--- START ---
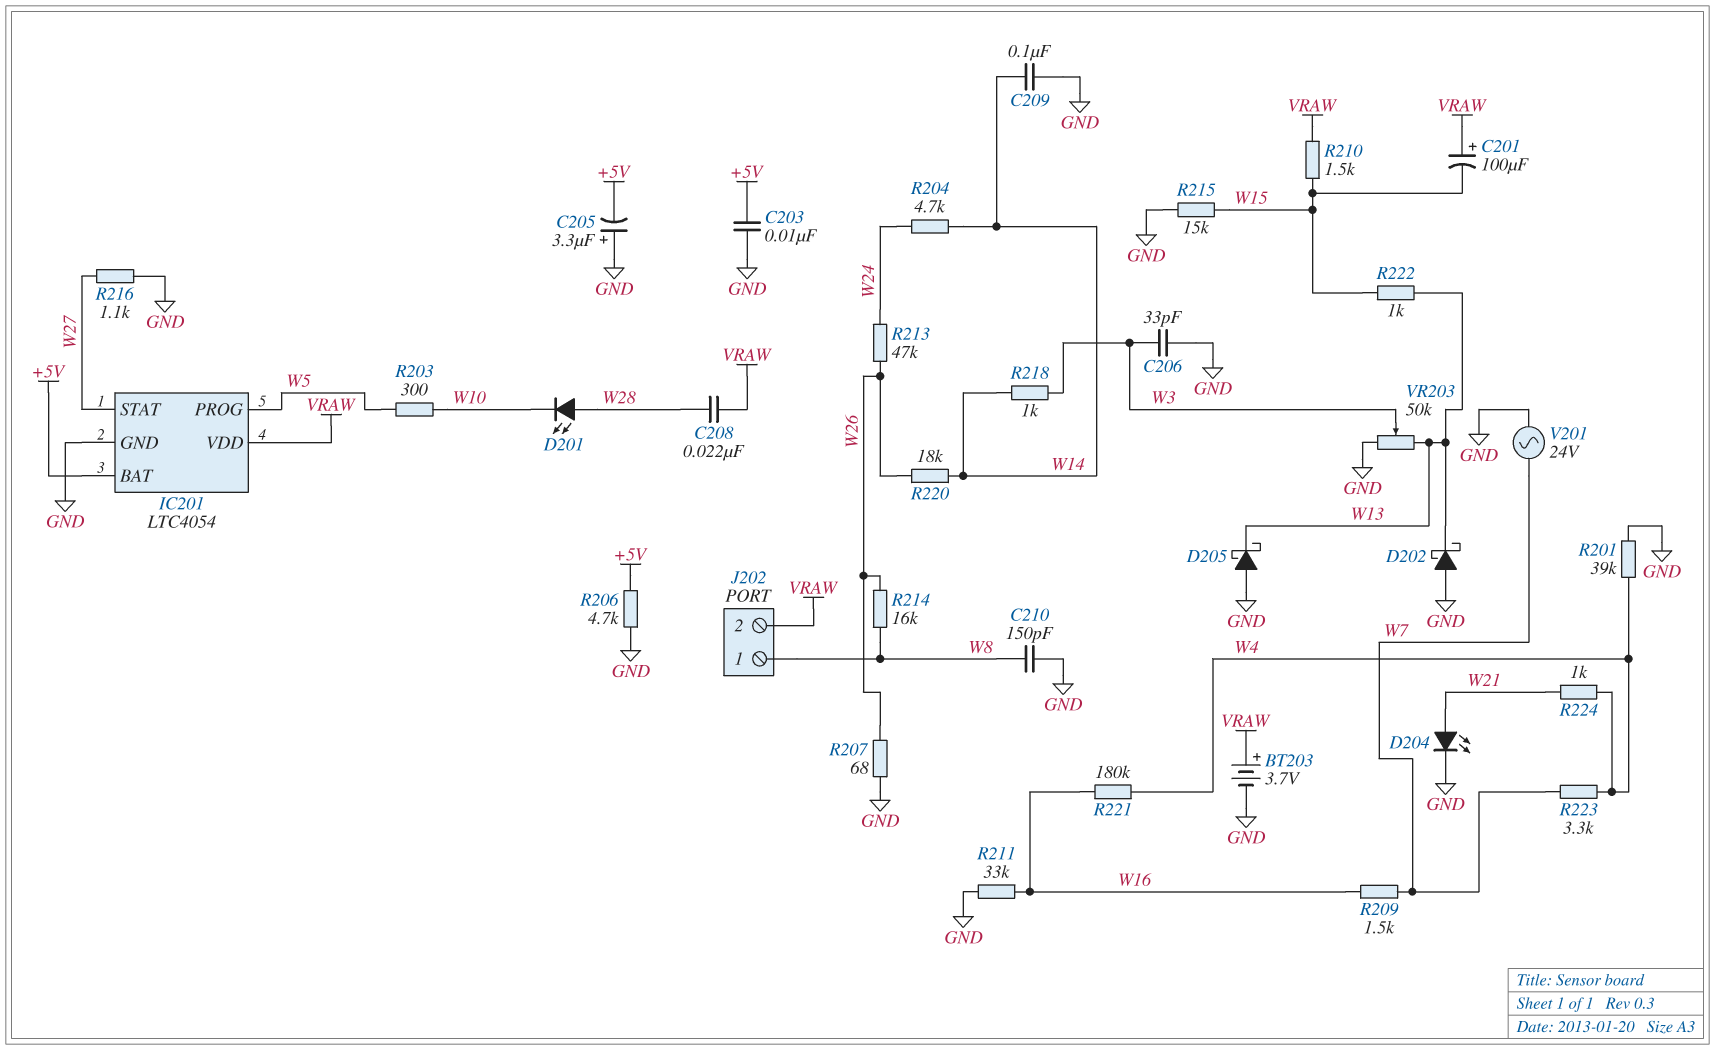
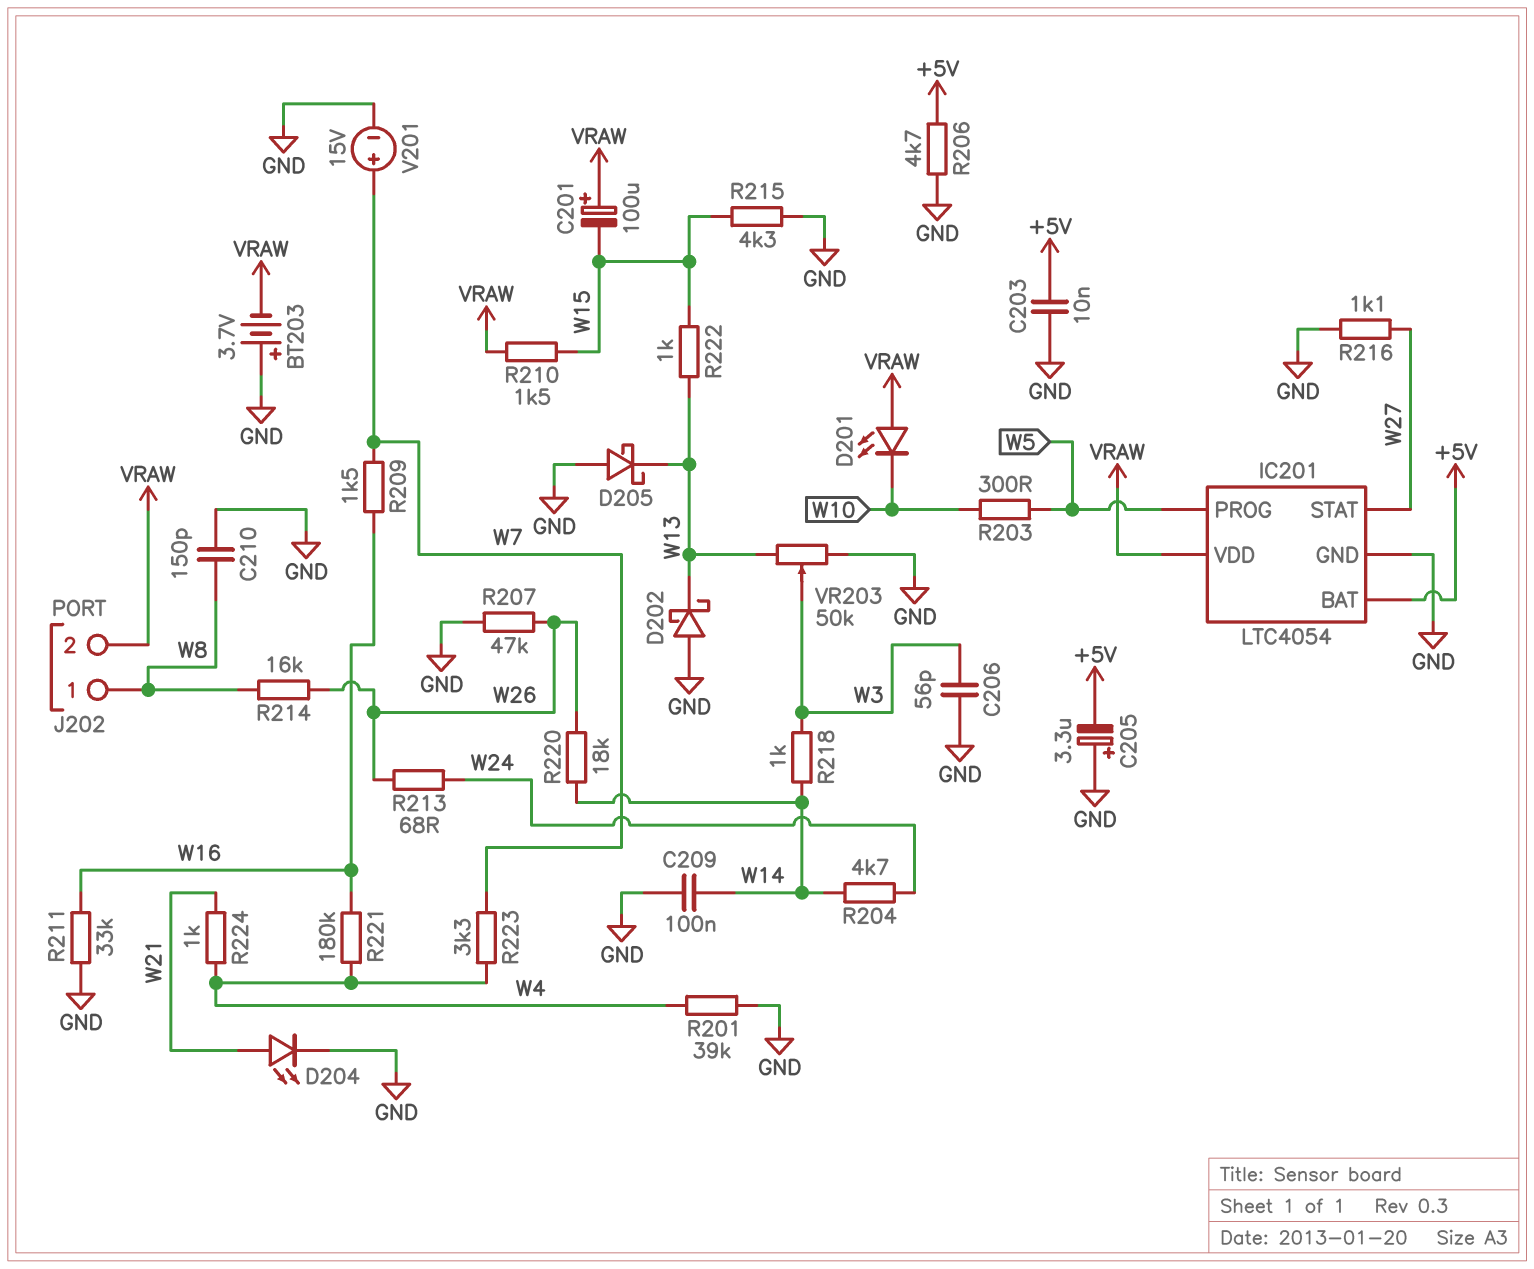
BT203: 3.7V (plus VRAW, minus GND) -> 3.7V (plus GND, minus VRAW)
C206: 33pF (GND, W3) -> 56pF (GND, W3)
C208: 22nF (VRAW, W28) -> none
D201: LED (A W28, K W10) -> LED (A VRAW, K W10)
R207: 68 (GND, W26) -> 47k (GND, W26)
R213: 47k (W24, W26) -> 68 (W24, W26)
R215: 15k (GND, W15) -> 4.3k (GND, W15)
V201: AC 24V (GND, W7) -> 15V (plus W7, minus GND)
--- END ---
● **Task**: Print only the lines from the one with "R215: 15k (GND, W15) -> 4.3k (GND, W15)" to the end of the records, both included.

● **Task output**:
R215: 15k (GND, W15) -> 4.3k (GND, W15)
V201: AC 24V (GND, W7) -> 15V (plus W7, minus GND)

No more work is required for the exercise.